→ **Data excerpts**
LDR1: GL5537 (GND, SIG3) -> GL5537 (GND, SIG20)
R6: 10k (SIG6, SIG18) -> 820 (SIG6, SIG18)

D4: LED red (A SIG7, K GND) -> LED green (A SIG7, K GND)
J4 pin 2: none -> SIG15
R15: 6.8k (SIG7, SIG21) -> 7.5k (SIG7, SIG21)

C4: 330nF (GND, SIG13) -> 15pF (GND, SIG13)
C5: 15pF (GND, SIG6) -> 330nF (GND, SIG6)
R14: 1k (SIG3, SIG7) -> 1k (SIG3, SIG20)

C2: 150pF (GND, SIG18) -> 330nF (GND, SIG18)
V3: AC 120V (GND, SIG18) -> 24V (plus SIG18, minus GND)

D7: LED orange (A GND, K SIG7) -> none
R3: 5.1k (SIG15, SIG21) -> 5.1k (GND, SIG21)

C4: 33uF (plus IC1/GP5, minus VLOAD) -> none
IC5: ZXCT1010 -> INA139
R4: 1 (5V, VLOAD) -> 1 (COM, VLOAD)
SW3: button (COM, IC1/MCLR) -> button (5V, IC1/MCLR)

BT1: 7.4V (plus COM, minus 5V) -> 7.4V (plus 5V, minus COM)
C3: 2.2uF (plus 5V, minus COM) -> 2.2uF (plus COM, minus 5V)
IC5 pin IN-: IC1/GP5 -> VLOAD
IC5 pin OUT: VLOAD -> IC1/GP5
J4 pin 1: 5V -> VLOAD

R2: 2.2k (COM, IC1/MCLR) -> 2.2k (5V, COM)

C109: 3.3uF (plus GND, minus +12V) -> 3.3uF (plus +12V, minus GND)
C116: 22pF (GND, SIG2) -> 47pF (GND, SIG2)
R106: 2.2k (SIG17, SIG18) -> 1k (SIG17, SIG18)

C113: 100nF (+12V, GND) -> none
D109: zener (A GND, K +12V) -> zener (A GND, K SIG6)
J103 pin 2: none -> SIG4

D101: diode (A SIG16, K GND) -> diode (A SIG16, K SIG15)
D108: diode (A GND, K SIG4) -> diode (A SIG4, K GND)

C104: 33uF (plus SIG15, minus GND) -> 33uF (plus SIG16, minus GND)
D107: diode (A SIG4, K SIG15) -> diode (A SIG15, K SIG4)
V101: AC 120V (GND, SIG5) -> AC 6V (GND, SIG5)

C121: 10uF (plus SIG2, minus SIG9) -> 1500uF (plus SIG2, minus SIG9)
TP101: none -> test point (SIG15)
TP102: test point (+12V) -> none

→ **Task item**
Every record above is to be copied out exactly.

→ **Answer to the problem**
LDR1: GL5537 (GND, SIG3) -> GL5537 (GND, SIG20)
R6: 10k (SIG6, SIG18) -> 820 (SIG6, SIG18)

D4: LED red (A SIG7, K GND) -> LED green (A SIG7, K GND)
J4 pin 2: none -> SIG15
R15: 6.8k (SIG7, SIG21) -> 7.5k (SIG7, SIG21)

C4: 330nF (GND, SIG13) -> 15pF (GND, SIG13)
C5: 15pF (GND, SIG6) -> 330nF (GND, SIG6)
R14: 1k (SIG3, SIG7) -> 1k (SIG3, SIG20)

C2: 150pF (GND, SIG18) -> 330nF (GND, SIG18)
V3: AC 120V (GND, SIG18) -> 24V (plus SIG18, minus GND)

D7: LED orange (A GND, K SIG7) -> none
R3: 5.1k (SIG15, SIG21) -> 5.1k (GND, SIG21)

C4: 33uF (plus IC1/GP5, minus VLOAD) -> none
IC5: ZXCT1010 -> INA139
R4: 1 (5V, VLOAD) -> 1 (COM, VLOAD)
SW3: button (COM, IC1/MCLR) -> button (5V, IC1/MCLR)

BT1: 7.4V (plus COM, minus 5V) -> 7.4V (plus 5V, minus COM)
C3: 2.2uF (plus 5V, minus COM) -> 2.2uF (plus COM, minus 5V)
IC5 pin IN-: IC1/GP5 -> VLOAD
IC5 pin OUT: VLOAD -> IC1/GP5
J4 pin 1: 5V -> VLOAD

R2: 2.2k (COM, IC1/MCLR) -> 2.2k (5V, COM)

C109: 3.3uF (plus GND, minus +12V) -> 3.3uF (plus +12V, minus GND)
C116: 22pF (GND, SIG2) -> 47pF (GND, SIG2)
R106: 2.2k (SIG17, SIG18) -> 1k (SIG17, SIG18)

C113: 100nF (+12V, GND) -> none
D109: zener (A GND, K +12V) -> zener (A GND, K SIG6)
J103 pin 2: none -> SIG4

D101: diode (A SIG16, K GND) -> diode (A SIG16, K SIG15)
D108: diode (A GND, K SIG4) -> diode (A SIG4, K GND)

C104: 33uF (plus SIG15, minus GND) -> 33uF (plus SIG16, minus GND)
D107: diode (A SIG4, K SIG15) -> diode (A SIG15, K SIG4)
V101: AC 120V (GND, SIG5) -> AC 6V (GND, SIG5)

C121: 10uF (plus SIG2, minus SIG9) -> 1500uF (plus SIG2, minus SIG9)
TP101: none -> test point (SIG15)
TP102: test point (+12V) -> none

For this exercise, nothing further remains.